##### RECORDS TO PROCESS
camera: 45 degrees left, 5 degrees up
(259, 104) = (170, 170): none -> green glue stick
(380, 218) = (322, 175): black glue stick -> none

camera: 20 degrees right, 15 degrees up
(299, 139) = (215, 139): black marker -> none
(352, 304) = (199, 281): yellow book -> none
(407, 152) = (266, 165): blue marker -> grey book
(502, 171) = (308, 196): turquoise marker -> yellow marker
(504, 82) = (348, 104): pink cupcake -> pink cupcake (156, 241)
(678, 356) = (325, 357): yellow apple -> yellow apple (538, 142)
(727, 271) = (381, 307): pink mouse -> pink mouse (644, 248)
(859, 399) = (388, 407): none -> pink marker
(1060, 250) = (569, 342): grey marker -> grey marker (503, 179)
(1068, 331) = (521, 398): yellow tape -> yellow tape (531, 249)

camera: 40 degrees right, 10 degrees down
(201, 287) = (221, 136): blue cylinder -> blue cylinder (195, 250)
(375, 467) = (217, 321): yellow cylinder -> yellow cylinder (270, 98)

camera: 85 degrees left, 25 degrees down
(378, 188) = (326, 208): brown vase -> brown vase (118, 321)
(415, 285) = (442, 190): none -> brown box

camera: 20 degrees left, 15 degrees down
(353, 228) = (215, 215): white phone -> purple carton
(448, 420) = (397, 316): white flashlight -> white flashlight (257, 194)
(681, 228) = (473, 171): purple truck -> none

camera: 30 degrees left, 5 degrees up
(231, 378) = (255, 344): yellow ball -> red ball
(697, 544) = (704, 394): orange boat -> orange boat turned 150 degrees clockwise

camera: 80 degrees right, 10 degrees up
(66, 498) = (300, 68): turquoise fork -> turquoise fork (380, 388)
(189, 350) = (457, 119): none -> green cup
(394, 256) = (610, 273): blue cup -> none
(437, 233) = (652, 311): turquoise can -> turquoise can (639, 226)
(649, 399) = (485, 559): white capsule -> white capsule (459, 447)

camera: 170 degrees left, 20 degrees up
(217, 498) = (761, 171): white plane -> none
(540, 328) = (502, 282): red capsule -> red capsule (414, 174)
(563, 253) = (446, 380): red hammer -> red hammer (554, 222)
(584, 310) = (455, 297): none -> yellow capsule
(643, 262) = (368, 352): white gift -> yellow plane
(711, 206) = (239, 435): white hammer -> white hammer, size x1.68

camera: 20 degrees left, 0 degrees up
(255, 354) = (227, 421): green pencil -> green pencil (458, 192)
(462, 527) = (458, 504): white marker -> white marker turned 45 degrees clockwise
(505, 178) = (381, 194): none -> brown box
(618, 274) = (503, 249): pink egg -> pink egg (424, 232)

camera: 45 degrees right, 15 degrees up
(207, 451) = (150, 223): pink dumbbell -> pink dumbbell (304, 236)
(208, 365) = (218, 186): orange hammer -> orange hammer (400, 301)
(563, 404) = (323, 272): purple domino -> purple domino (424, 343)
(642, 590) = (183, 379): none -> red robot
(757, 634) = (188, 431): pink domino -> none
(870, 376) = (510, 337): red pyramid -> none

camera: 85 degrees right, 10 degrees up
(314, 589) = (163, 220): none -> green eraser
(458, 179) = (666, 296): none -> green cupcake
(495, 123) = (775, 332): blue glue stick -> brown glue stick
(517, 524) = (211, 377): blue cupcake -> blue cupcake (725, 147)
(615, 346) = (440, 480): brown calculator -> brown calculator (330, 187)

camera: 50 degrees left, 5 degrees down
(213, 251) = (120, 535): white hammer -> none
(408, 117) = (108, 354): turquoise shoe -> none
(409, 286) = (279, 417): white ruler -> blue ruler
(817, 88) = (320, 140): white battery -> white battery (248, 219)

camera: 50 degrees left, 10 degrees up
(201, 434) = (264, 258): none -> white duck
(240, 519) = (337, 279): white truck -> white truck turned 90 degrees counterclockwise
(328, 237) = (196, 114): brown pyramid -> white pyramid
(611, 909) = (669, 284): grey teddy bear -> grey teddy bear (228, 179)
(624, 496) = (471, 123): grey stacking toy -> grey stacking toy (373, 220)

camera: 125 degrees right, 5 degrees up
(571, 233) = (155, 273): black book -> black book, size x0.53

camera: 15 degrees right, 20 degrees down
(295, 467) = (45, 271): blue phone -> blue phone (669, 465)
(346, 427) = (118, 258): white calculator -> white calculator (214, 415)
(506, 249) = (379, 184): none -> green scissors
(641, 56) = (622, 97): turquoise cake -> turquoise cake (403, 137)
##########
Of the entries above, transcribe exactly those lines that fall between the line containing "(615, 346) = (440, 480): brown" and the line containing "(624, 496) = (471, 123): grey", together with those two lines.

▶ FINISHED TASK
(615, 346) = (440, 480): brown calculator -> brown calculator (330, 187)

camera: 50 degrees left, 5 degrees down
(213, 251) = (120, 535): white hammer -> none
(408, 117) = (108, 354): turquoise shoe -> none
(409, 286) = (279, 417): white ruler -> blue ruler
(817, 88) = (320, 140): white battery -> white battery (248, 219)

camera: 50 degrees left, 10 degrees up
(201, 434) = (264, 258): none -> white duck
(240, 519) = (337, 279): white truck -> white truck turned 90 degrees counterclockwise
(328, 237) = (196, 114): brown pyramid -> white pyramid
(611, 909) = (669, 284): grey teddy bear -> grey teddy bear (228, 179)
(624, 496) = (471, 123): grey stacking toy -> grey stacking toy (373, 220)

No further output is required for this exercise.